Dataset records
[Start of section]

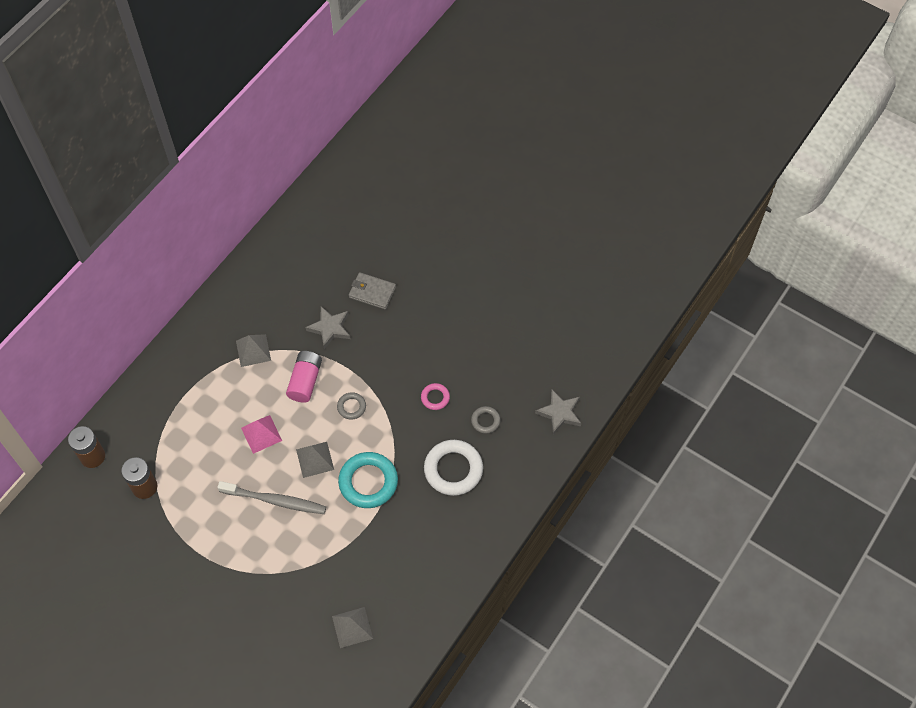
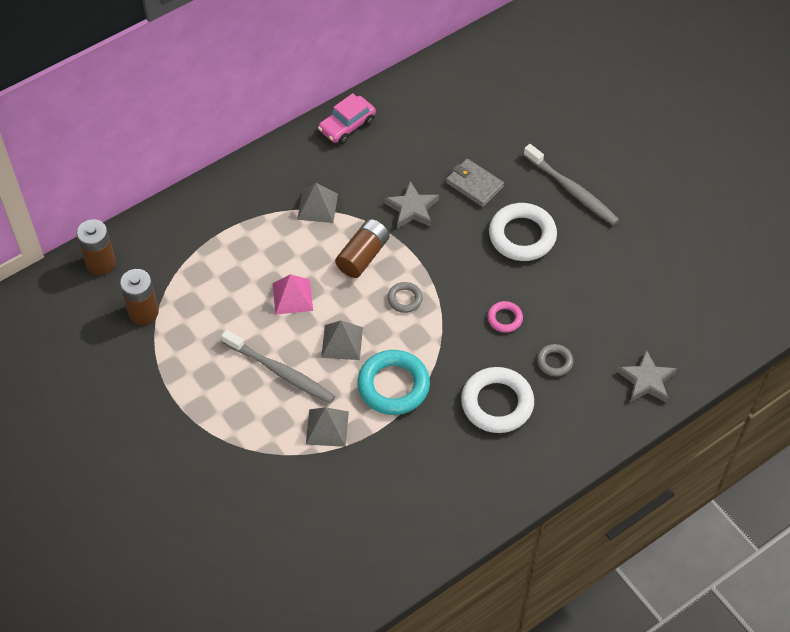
camera: 20 degrees right, 5 degrees down
(252, 272) = (347, 125): none -> pink car
(305, 381) = (363, 256): pink battery -> brown battery
(352, 627) = (315, 538): grey pyramid -> grey pyramid (327, 427)
(424, 324) = (522, 236): none -> white ring
(451, 273) = (572, 191): none -> grey toothbrush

[End of section]

* [Exercise prompt]
Return a copy of every line in the records that includes the string "none".

* [Result]
(252, 272) = (347, 125): none -> pink car
(424, 324) = (522, 236): none -> white ring
(451, 273) = (572, 191): none -> grey toothbrush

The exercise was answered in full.